Description of the task: Please print exactly the lines running from the one that contains "colour,pudełko/brązowy,(420 262 54" to the end of the data, with both lines included.

---------- Given records

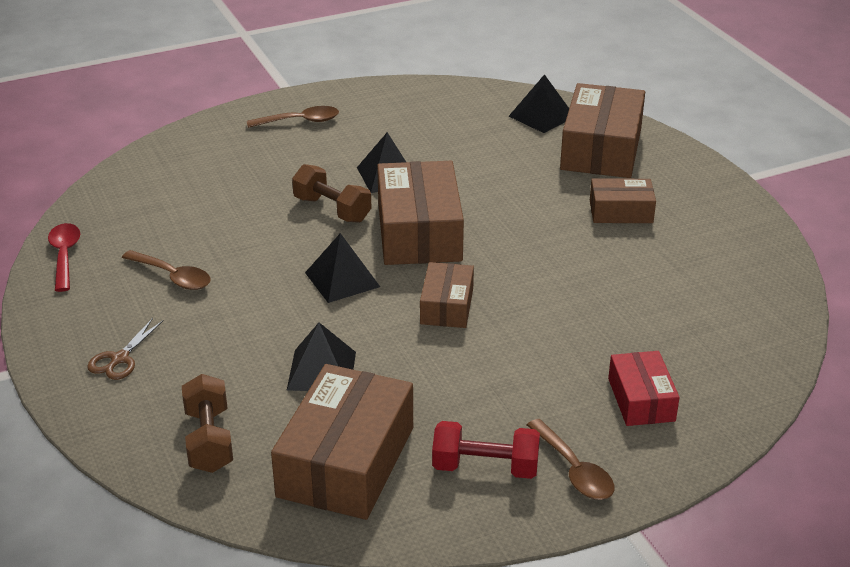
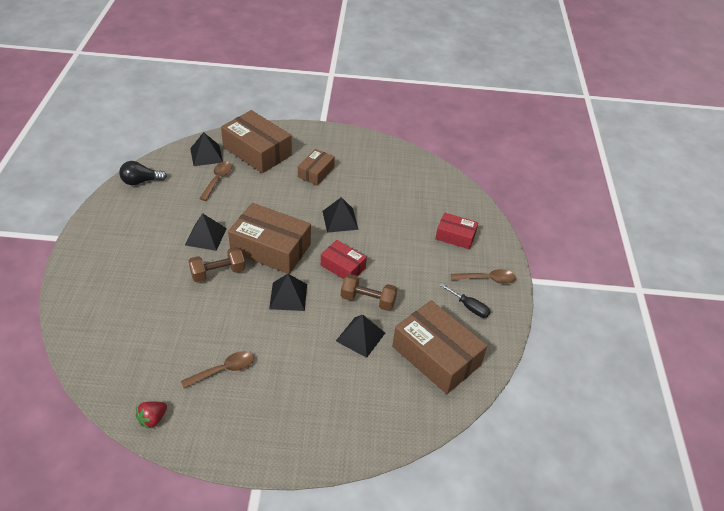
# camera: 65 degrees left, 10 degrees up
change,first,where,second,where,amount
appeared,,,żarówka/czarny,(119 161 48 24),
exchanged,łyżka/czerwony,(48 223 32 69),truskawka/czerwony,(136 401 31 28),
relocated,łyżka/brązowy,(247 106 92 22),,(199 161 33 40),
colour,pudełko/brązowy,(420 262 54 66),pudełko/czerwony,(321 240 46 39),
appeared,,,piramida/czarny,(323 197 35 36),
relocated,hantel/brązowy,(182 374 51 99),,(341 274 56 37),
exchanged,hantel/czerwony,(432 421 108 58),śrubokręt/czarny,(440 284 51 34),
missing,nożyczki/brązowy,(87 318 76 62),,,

--------------------

Reply:
colour,pudełko/brązowy,(420 262 54 66),pudełko/czerwony,(321 240 46 39),
appeared,,,piramida/czarny,(323 197 35 36),
relocated,hantel/brązowy,(182 374 51 99),,(341 274 56 37),
exchanged,hantel/czerwony,(432 421 108 58),śrubokręt/czarny,(440 284 51 34),
missing,nożyczki/brązowy,(87 318 76 62),,,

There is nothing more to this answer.